> DATASET SECTION:
* * * *

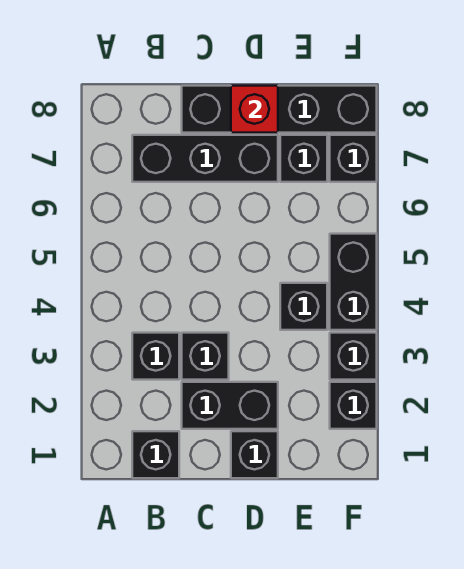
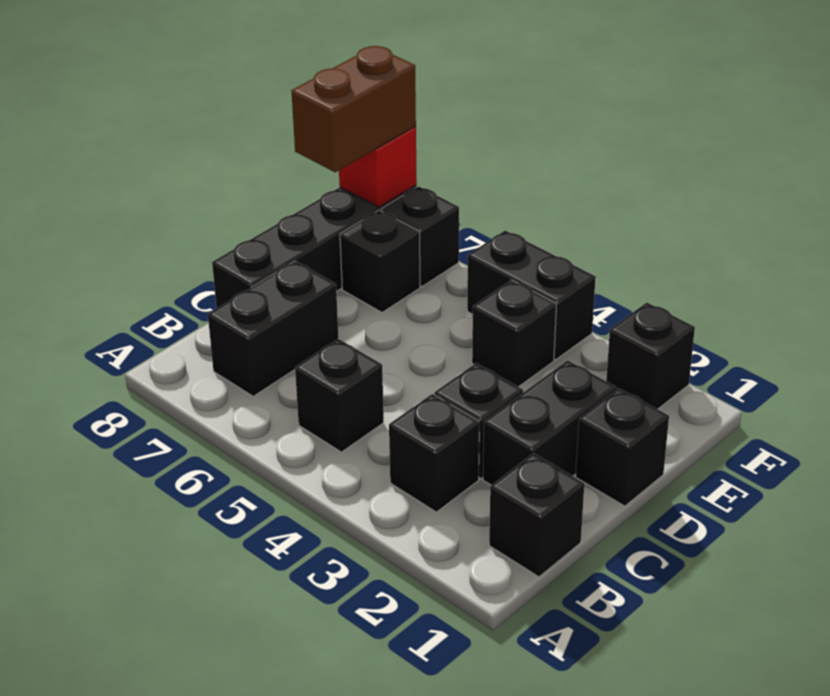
black brick B7:D7 level 1 -> black brick B7:C7 level 1
red brick D8 level 2 -> red brick F8 level 2
none -> brown brick E8:F8 level 3
black brick F3 level 1 -> black brick B5 level 1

* * * *

Only the lines from the one holding "none -> brown brick E8:F8 level 3" through the end of the listing should appear in the response, each restated exactly.

none -> brown brick E8:F8 level 3
black brick F3 level 1 -> black brick B5 level 1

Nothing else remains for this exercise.